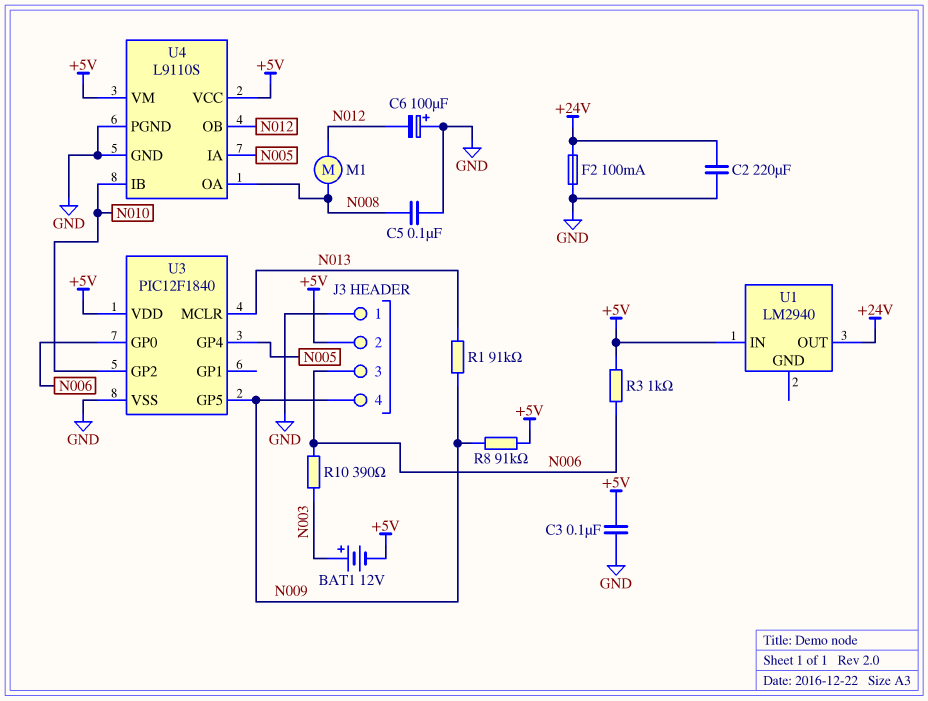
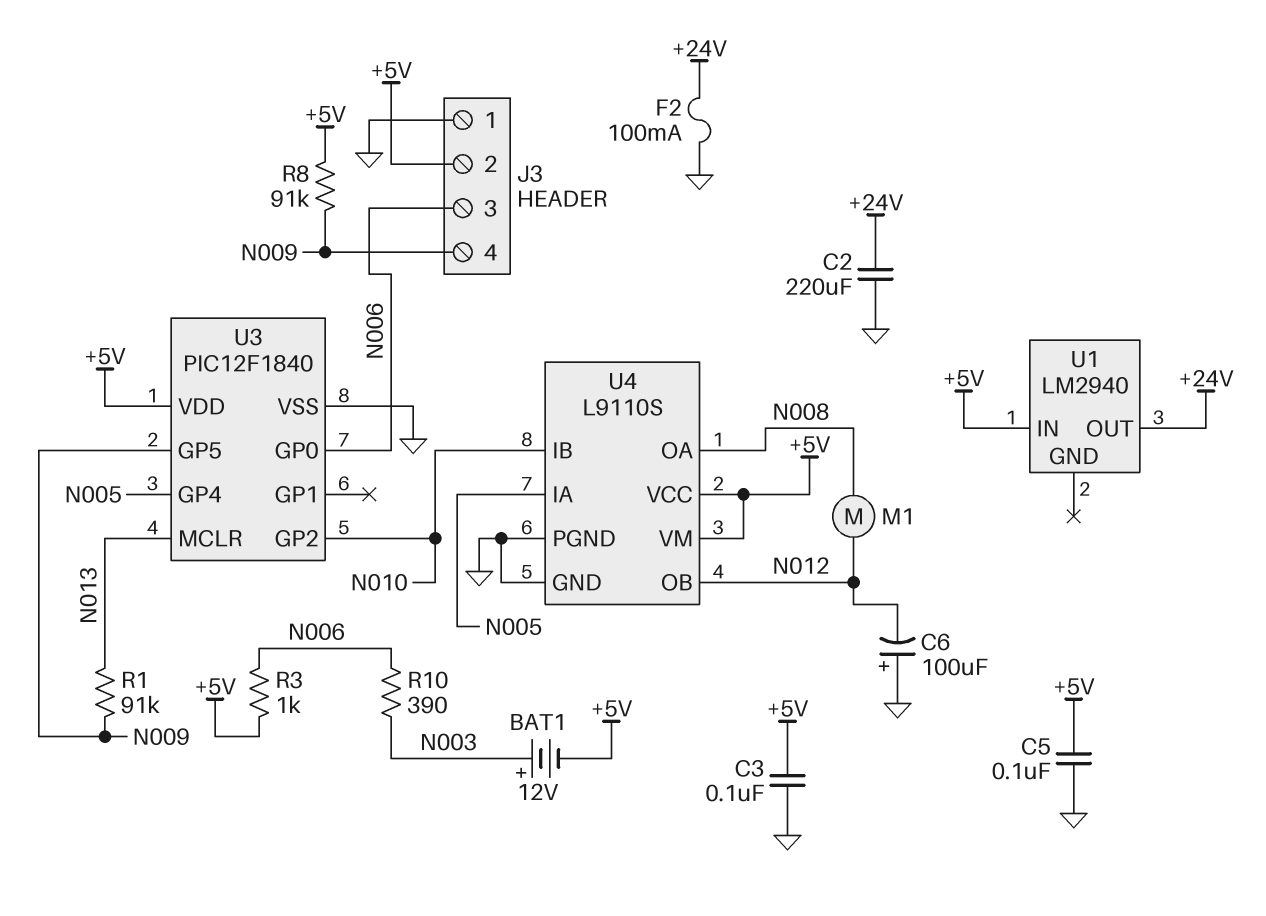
C5: 100nF (GND, N008) -> 100nF (+5V, GND)

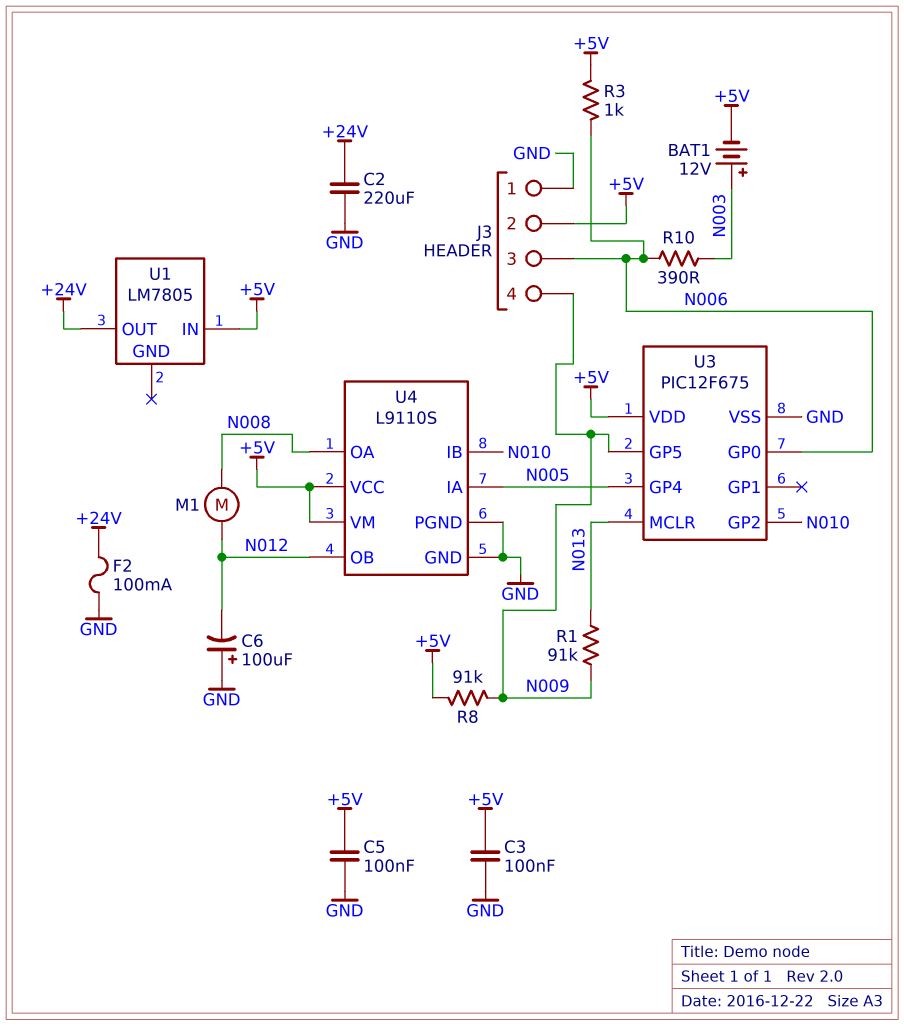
U1: LM2940 -> LM7805
U3: PIC12F1840 -> PIC12F675

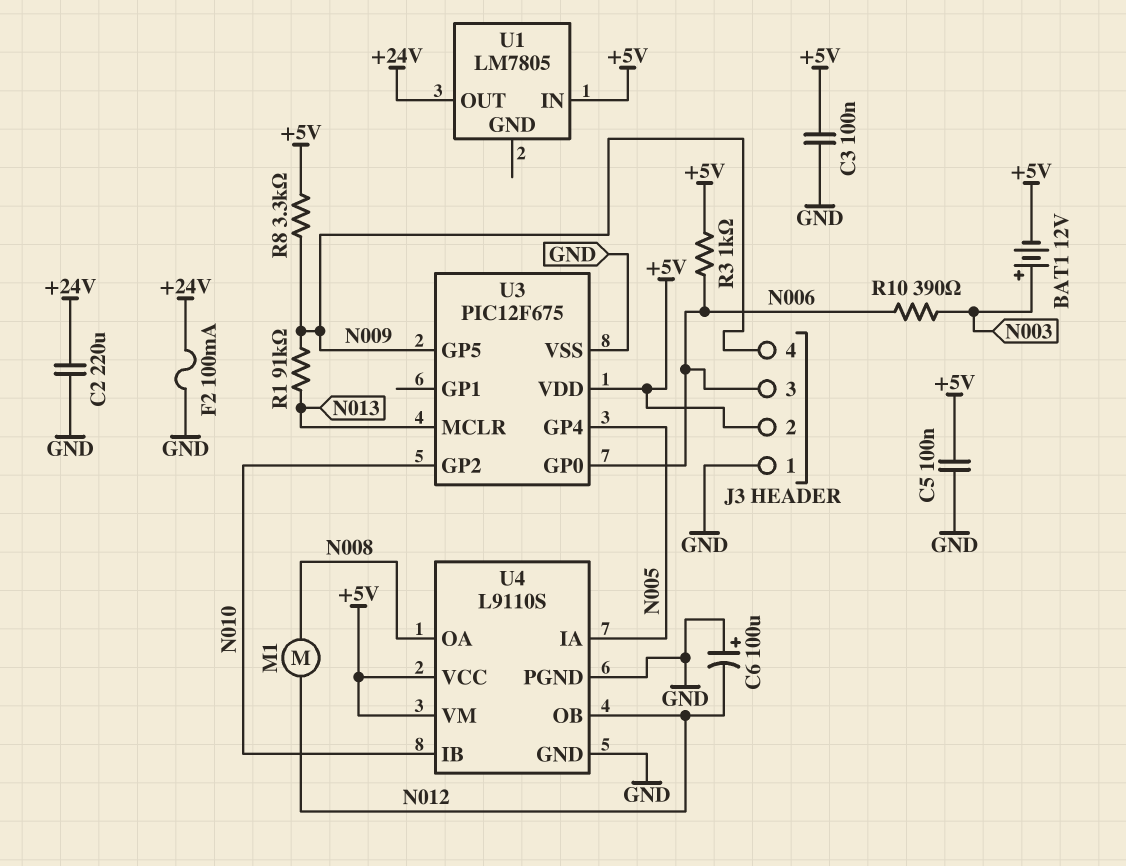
R8: 91k (+5V, N009) -> 3.3k (+5V, N009)

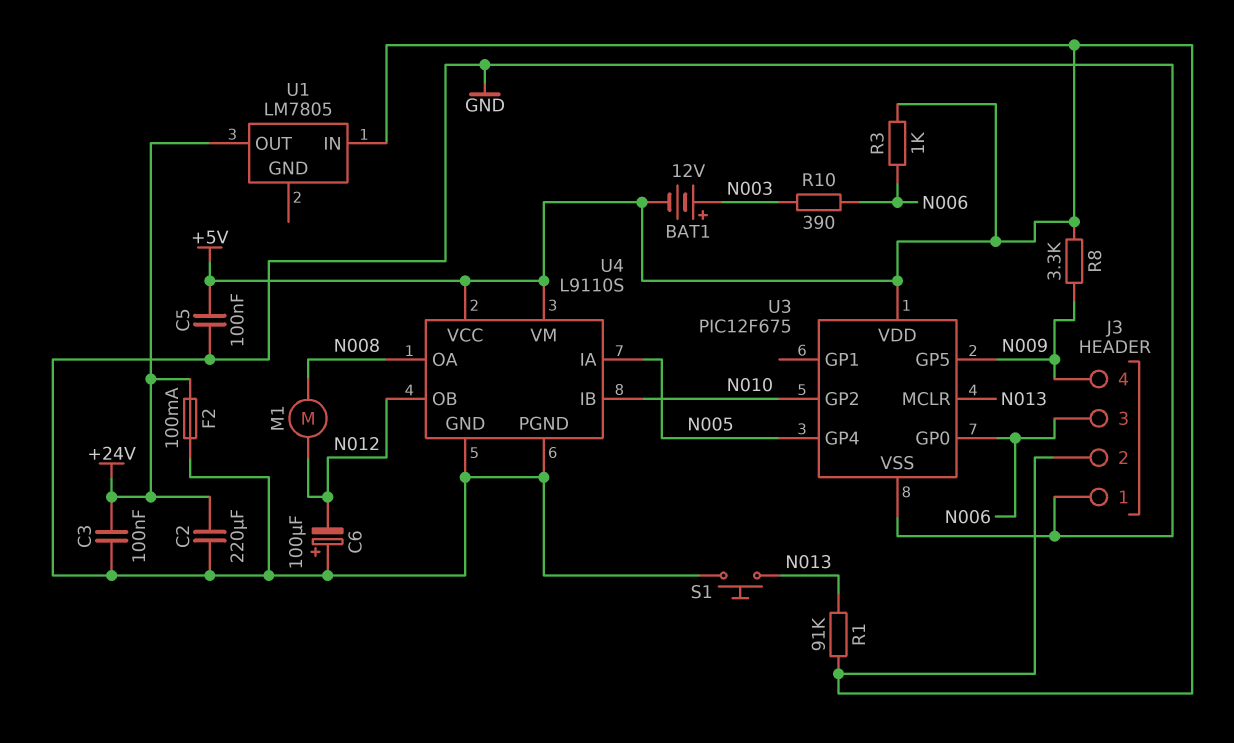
C3: 100nF (+5V, GND) -> 100nF (+24V, GND)
R1: 91k (N009, N013) -> 91k (+5V, N013)
S1: none -> button (GND, N013)

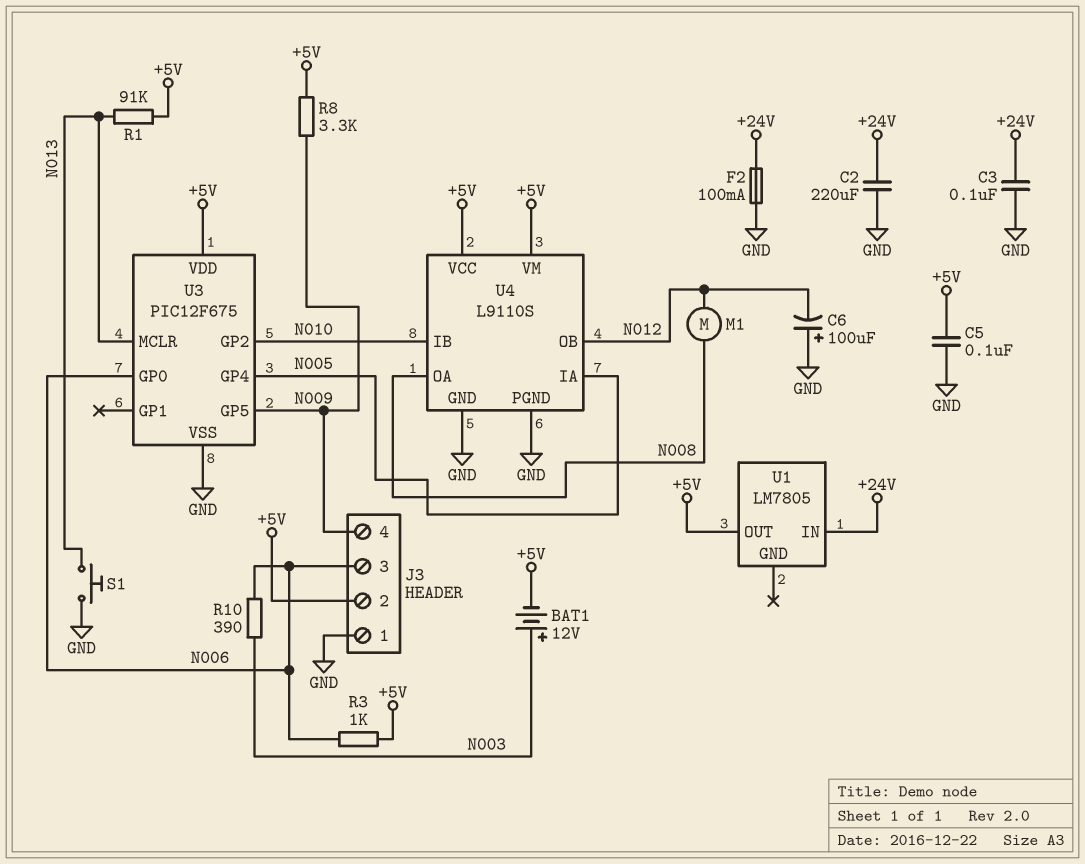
U1 pin IN: +5V -> +24V
U1 pin OUT: +24V -> +5V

__The task__
Only the lines starting at the one that holds "U1: LM2940 -> LM7805" and ending at the last line of the data belong in your answer. Please set them down exactly and omit the pictures.

__Answer box__
U1: LM2940 -> LM7805
U3: PIC12F1840 -> PIC12F675

R8: 91k (+5V, N009) -> 3.3k (+5V, N009)

C3: 100nF (+5V, GND) -> 100nF (+24V, GND)
R1: 91k (N009, N013) -> 91k (+5V, N013)
S1: none -> button (GND, N013)

U1 pin IN: +5V -> +24V
U1 pin OUT: +24V -> +5V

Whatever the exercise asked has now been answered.